Directions for this task:
Every line containing "cone" should be identified and copied from the data below.

+ + +

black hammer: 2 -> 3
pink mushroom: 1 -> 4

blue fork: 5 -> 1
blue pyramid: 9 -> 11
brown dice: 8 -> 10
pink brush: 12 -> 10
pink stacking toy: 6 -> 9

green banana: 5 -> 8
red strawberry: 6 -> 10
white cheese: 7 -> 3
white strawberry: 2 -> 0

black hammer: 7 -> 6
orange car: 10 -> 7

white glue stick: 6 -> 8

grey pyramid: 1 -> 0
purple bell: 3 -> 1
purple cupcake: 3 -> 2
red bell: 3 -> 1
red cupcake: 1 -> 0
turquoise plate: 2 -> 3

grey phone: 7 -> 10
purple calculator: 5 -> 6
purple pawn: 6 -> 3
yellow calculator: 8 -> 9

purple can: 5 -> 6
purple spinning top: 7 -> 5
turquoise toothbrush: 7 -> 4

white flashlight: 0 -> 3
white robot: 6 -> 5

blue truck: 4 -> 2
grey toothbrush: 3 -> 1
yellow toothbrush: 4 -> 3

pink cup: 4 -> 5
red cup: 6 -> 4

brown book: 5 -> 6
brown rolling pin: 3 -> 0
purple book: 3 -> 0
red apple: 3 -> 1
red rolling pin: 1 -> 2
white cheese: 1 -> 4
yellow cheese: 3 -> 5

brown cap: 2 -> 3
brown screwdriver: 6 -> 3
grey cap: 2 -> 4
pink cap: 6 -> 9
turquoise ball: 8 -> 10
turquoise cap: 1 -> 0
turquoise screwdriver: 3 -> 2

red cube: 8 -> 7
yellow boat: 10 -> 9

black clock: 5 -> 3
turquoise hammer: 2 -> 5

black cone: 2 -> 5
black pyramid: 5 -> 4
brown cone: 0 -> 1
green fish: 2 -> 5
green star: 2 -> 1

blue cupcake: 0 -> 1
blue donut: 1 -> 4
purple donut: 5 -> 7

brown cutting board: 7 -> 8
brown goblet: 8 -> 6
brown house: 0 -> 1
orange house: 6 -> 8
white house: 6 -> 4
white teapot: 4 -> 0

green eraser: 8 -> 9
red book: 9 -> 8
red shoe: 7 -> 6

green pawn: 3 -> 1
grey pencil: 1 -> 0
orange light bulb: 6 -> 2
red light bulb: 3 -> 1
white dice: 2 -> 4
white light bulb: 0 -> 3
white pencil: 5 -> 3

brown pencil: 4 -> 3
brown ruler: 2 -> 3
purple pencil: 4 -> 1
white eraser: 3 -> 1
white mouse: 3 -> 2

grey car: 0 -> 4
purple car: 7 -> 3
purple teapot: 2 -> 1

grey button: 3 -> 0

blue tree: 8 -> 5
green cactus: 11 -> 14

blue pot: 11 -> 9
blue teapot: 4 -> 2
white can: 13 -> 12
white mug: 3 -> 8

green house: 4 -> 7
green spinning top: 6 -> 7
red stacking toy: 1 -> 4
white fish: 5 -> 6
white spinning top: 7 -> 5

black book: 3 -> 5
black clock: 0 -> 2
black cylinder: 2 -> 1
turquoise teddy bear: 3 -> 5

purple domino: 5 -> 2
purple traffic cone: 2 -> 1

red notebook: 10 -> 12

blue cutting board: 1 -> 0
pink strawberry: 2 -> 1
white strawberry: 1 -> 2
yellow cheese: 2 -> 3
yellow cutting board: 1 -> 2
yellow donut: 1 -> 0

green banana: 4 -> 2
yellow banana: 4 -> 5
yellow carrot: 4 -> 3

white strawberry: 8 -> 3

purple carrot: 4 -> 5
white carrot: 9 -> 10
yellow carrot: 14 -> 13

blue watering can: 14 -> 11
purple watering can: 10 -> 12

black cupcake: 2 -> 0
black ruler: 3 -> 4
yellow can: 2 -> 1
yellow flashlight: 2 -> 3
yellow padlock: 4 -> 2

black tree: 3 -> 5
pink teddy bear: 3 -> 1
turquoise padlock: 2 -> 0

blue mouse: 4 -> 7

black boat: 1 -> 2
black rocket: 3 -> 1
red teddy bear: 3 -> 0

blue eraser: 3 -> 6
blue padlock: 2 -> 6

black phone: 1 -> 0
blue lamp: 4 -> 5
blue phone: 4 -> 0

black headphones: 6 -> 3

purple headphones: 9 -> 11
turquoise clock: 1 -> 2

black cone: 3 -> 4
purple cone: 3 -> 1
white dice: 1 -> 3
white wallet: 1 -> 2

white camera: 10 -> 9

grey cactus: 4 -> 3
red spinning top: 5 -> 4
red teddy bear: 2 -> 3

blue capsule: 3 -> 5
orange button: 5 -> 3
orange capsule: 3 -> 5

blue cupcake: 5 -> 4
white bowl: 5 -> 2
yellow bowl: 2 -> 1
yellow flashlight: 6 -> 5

+ + +

Result of this task:
black cone: 2 -> 5
brown cone: 0 -> 1
purple traffic cone: 2 -> 1
black cone: 3 -> 4
purple cone: 3 -> 1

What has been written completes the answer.